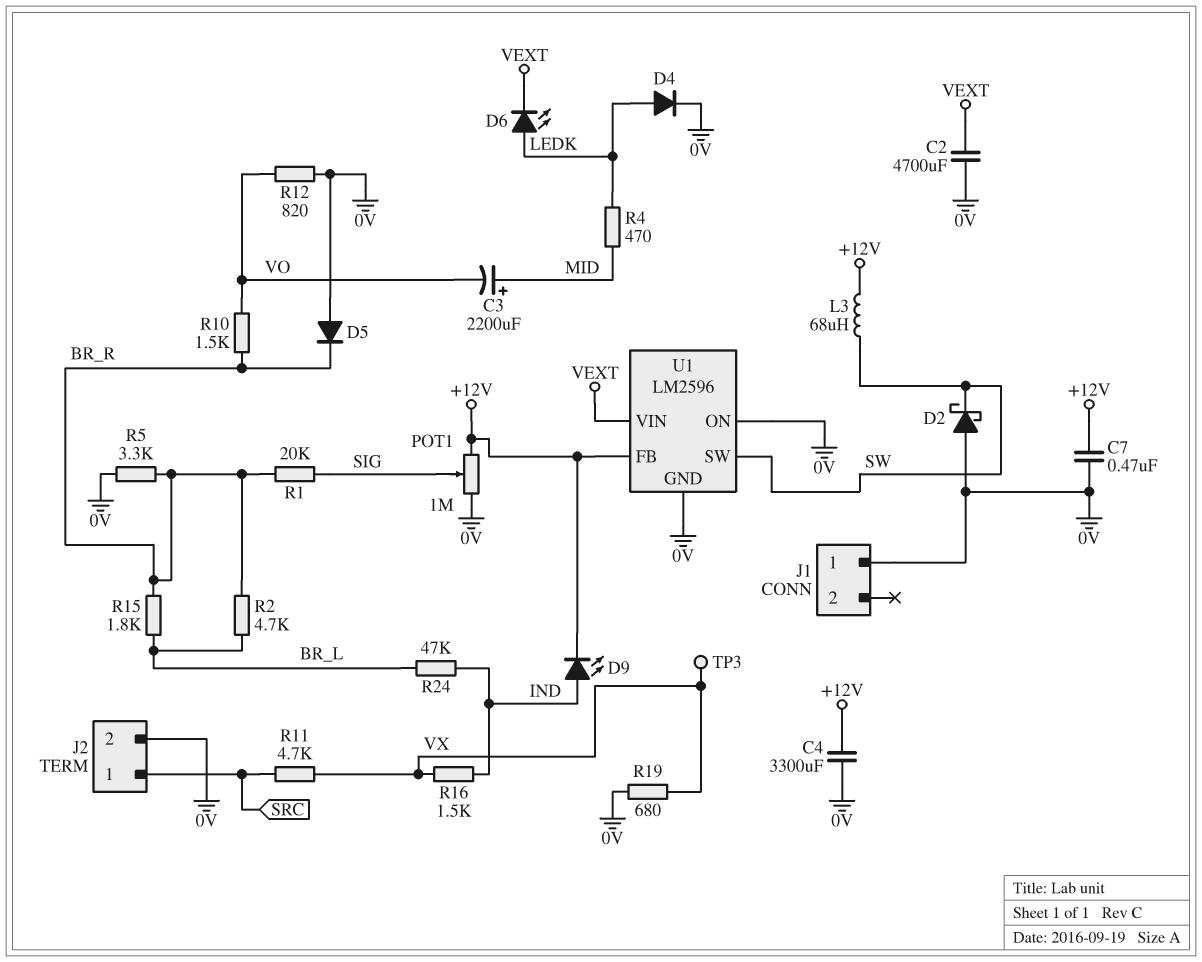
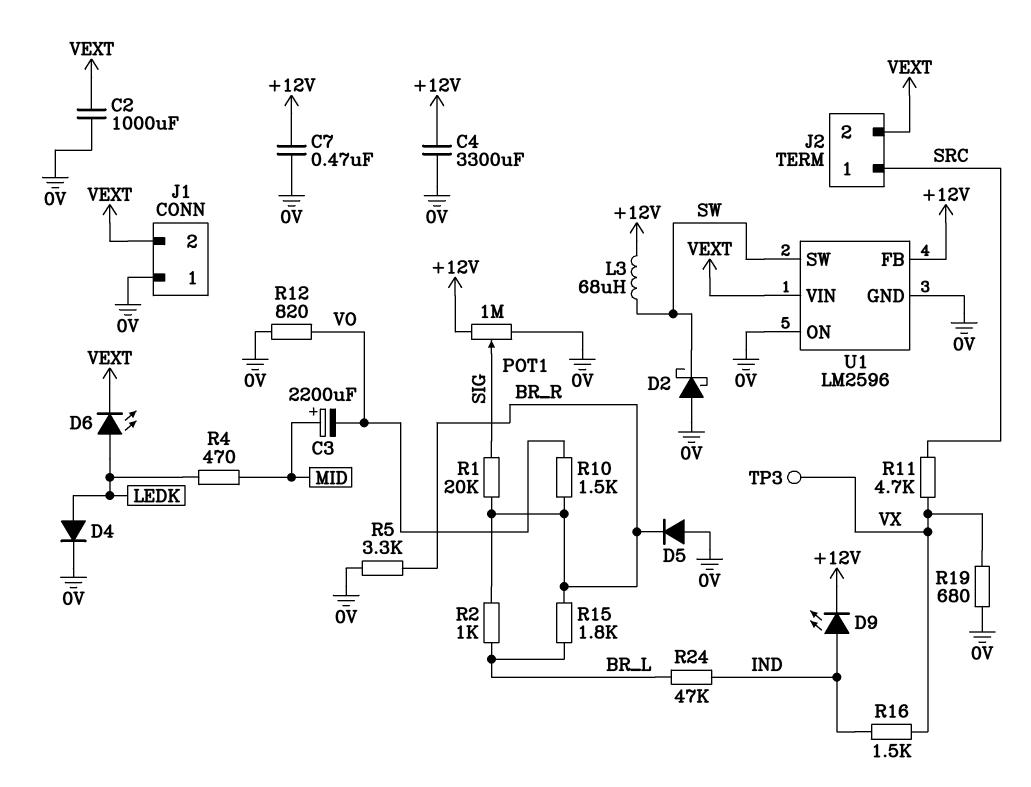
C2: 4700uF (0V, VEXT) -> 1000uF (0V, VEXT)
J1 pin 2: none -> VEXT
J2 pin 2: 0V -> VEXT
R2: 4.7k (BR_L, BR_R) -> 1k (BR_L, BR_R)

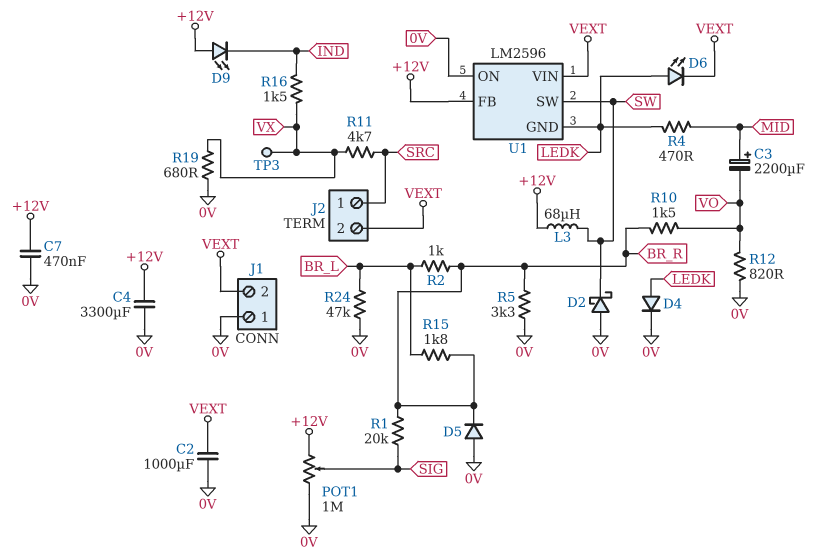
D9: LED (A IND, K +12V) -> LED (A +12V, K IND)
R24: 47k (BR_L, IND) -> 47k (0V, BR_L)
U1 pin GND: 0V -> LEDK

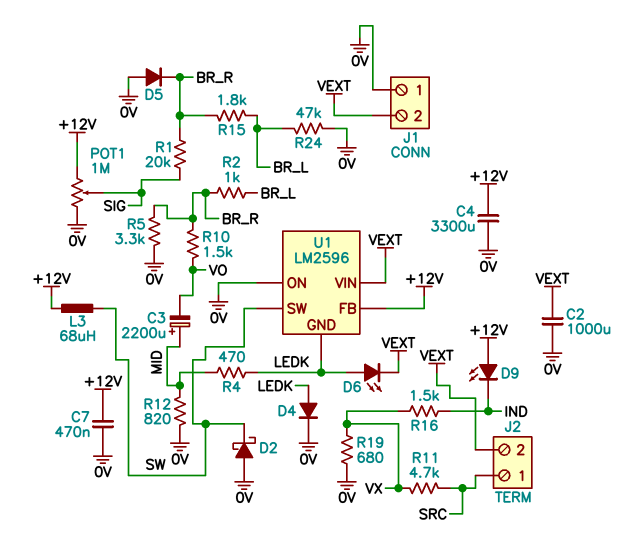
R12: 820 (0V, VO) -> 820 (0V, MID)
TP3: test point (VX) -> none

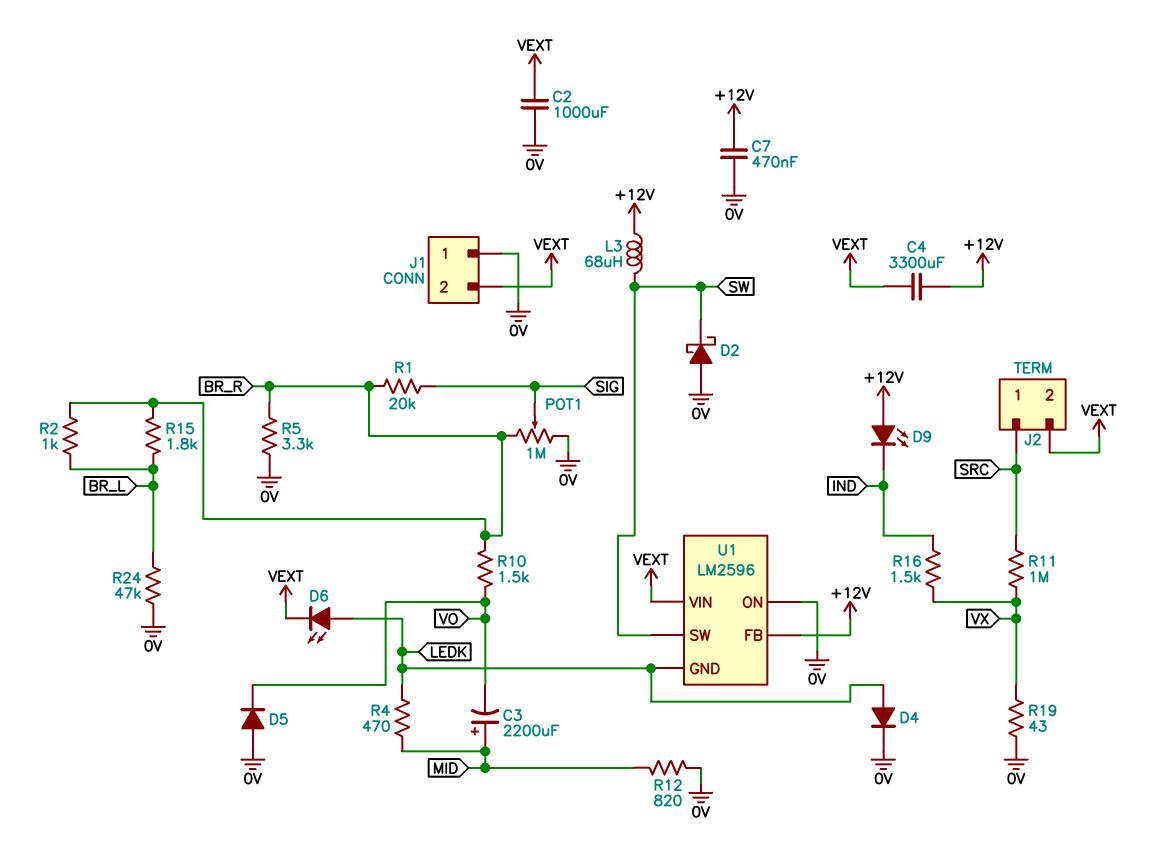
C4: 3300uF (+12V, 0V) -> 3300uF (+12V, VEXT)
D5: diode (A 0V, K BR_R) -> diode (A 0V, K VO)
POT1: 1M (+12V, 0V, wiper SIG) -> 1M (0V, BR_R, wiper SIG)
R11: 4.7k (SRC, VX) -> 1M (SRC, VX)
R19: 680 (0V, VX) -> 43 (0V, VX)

┄┄┄┄┄┄┄┄┄┄┄┄┄┄┄┄┄┄┄┄

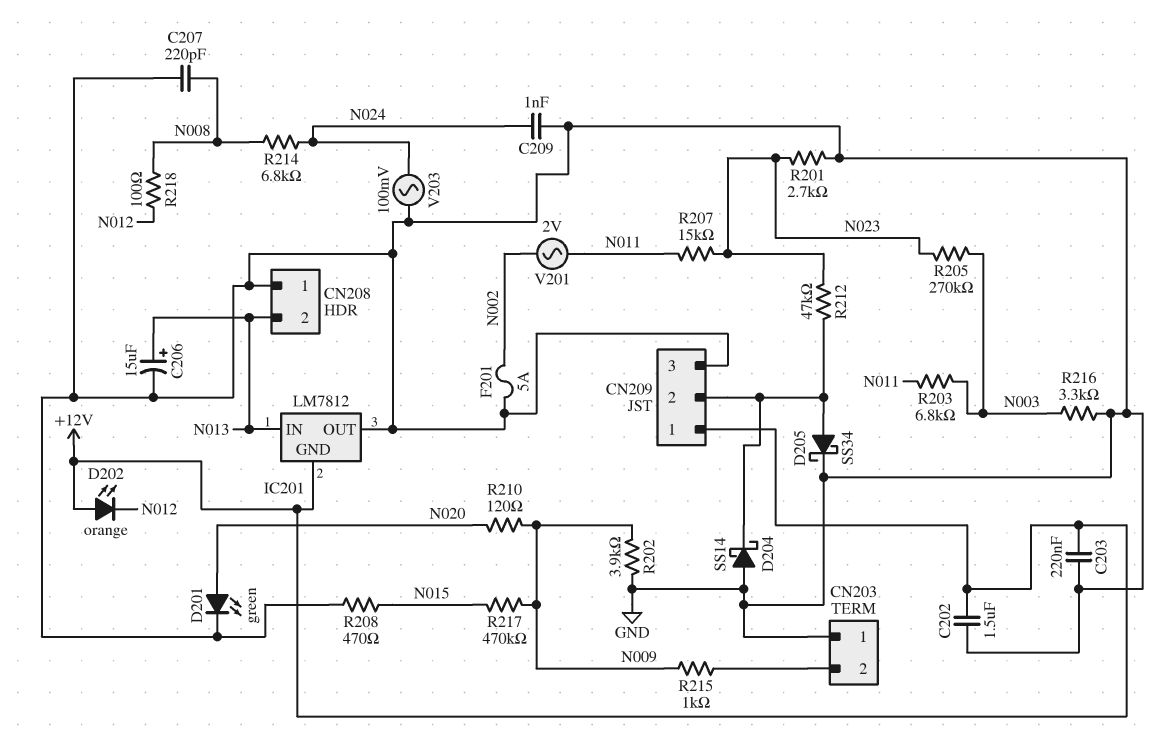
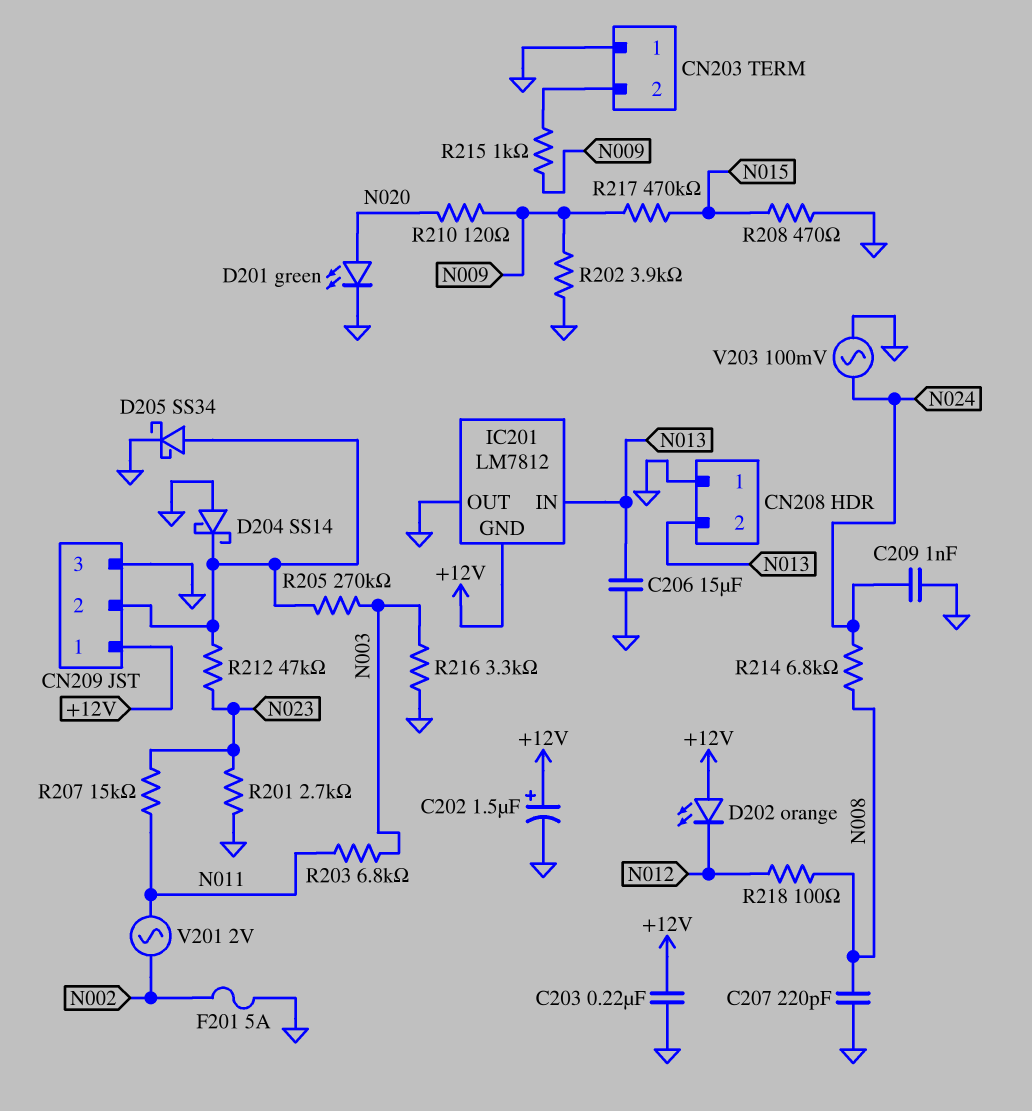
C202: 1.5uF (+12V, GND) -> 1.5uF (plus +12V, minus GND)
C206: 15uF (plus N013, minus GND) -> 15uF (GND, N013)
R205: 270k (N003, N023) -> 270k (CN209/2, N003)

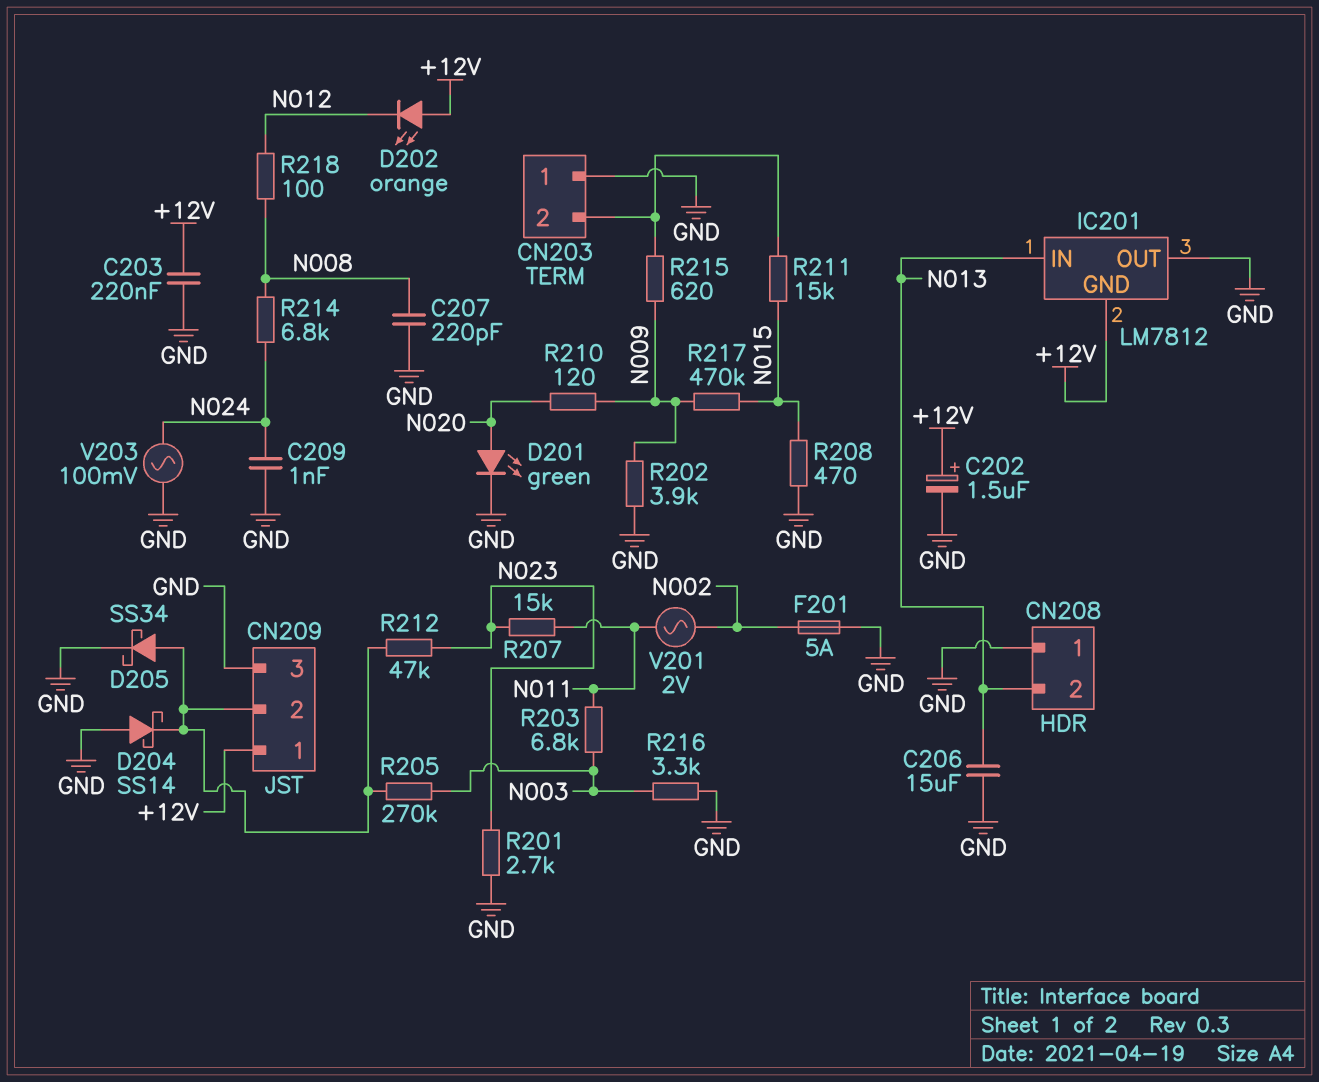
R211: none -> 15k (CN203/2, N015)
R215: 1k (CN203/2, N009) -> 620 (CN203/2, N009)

┄┄┄┄┄┄┄┄┄┄┄┄┄┄┄┄┄┄┄┄

== WHAT THE TASK REQUIRES ==
Only one part of the material above is wanted: the lines from the one with "U1 pin GND: 0V -> LEDK" up to and including the one with "R19: 680 (0V, VX) -> 43 (0V, VX)". Please copy them exactly, pictures left out.

== RESPONSE ==
U1 pin GND: 0V -> LEDK

R12: 820 (0V, VO) -> 820 (0V, MID)
TP3: test point (VX) -> none

C4: 3300uF (+12V, 0V) -> 3300uF (+12V, VEXT)
D5: diode (A 0V, K BR_R) -> diode (A 0V, K VO)
POT1: 1M (+12V, 0V, wiper SIG) -> 1M (0V, BR_R, wiper SIG)
R11: 4.7k (SRC, VX) -> 1M (SRC, VX)
R19: 680 (0V, VX) -> 43 (0V, VX)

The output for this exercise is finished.